▶ Work item
Track down every line below that holds "vase" and copy it.

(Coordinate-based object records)

* * * * *

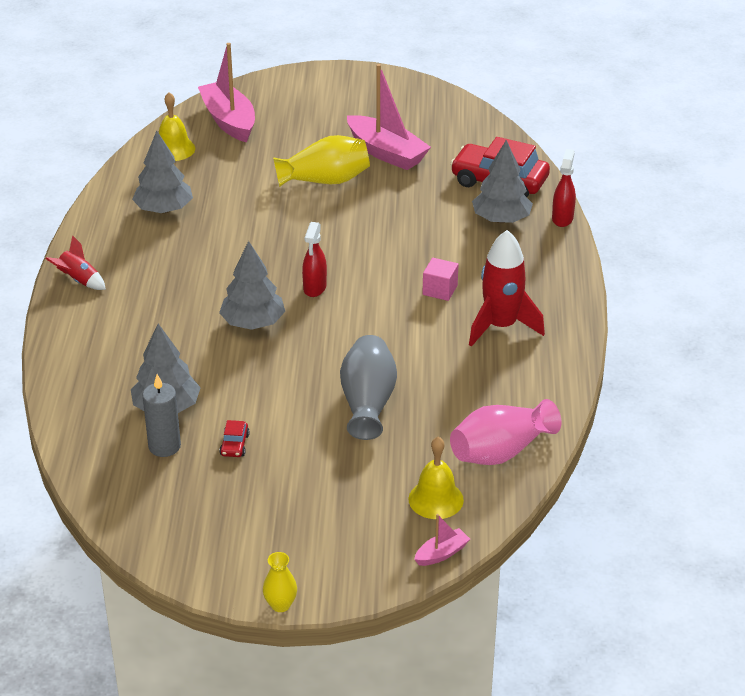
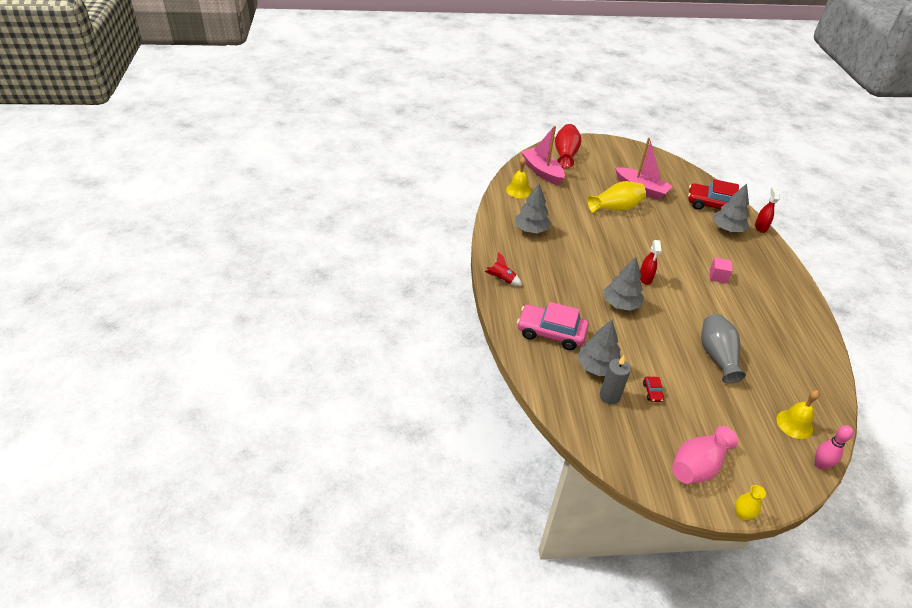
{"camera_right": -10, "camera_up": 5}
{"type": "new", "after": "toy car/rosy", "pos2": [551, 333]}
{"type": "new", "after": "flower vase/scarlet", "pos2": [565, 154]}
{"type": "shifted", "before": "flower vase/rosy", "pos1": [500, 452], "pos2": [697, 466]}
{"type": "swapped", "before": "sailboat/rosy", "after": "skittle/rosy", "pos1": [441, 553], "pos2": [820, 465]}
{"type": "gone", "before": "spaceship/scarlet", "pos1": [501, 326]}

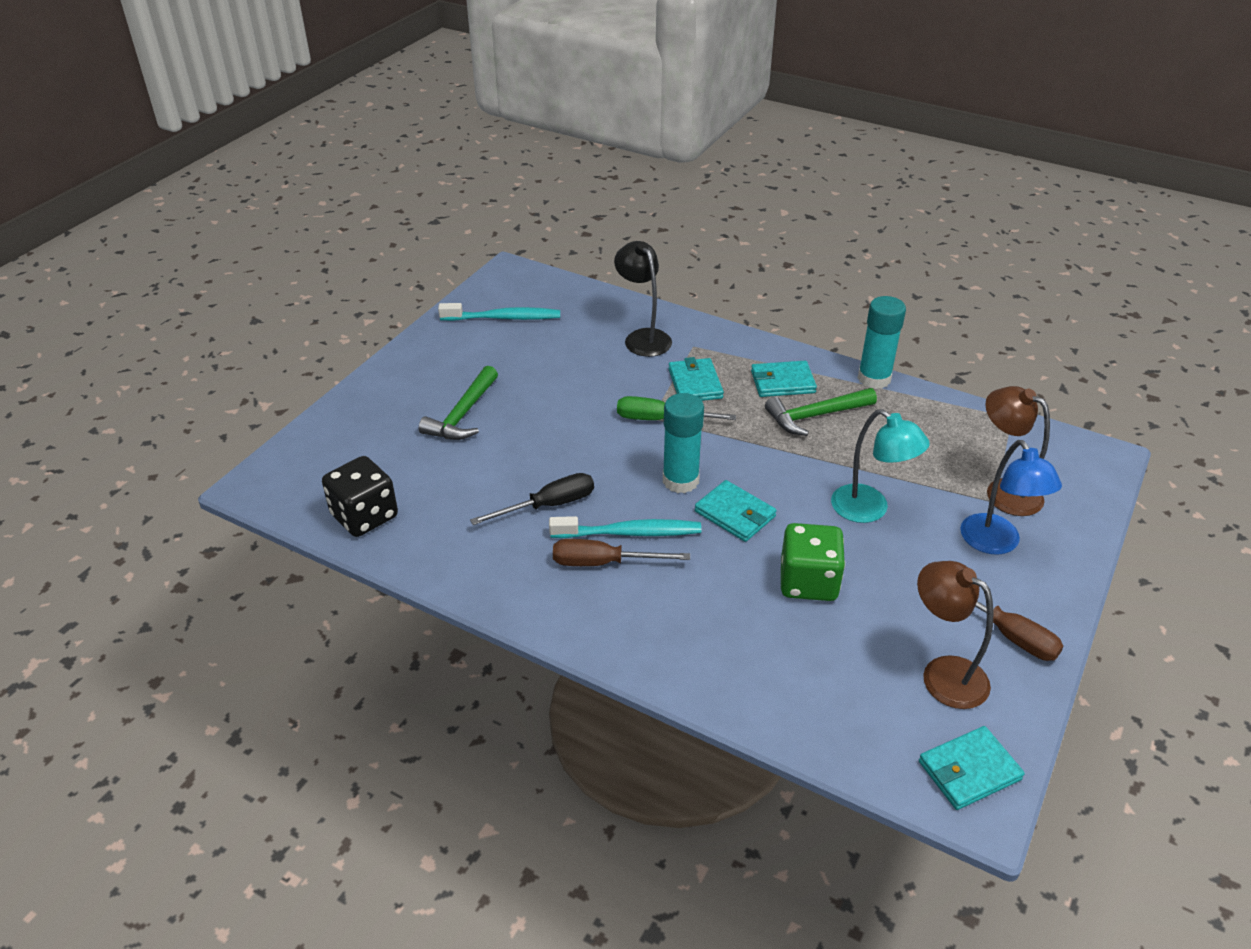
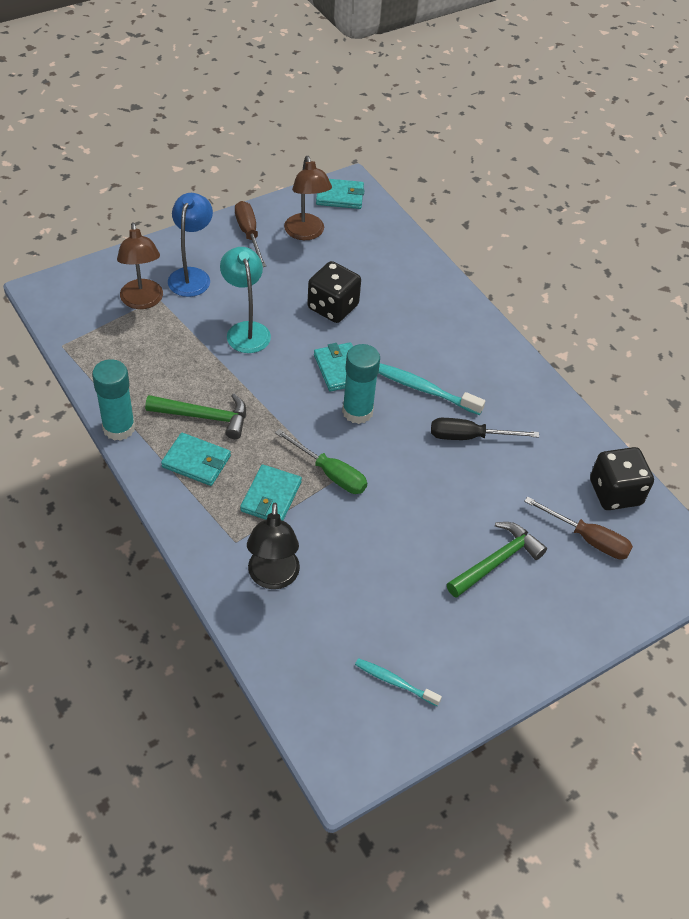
{"camera_right": -155, "camera_up": 10}
{"type": "repainted", "before": "game die/emerald", "after": "game die/black", "pos1": [808, 582], "pos2": [333, 307]}
{"type": "scaled", "before": "toothbrush/turquoise", "pos1": [504, 318], "pos2": [394, 682], "scale": 0.64}
{"type": "shifted", "before": "flat screwdriver/dark brown", "pos1": [603, 563], "pos2": [587, 539]}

* * * * *

▶ Output below
{"type": "new", "after": "flower vase/scarlet", "pos2": [565, 154]}
{"type": "shifted", "before": "flower vase/rosy", "pos1": [500, 452], "pos2": [697, 466]}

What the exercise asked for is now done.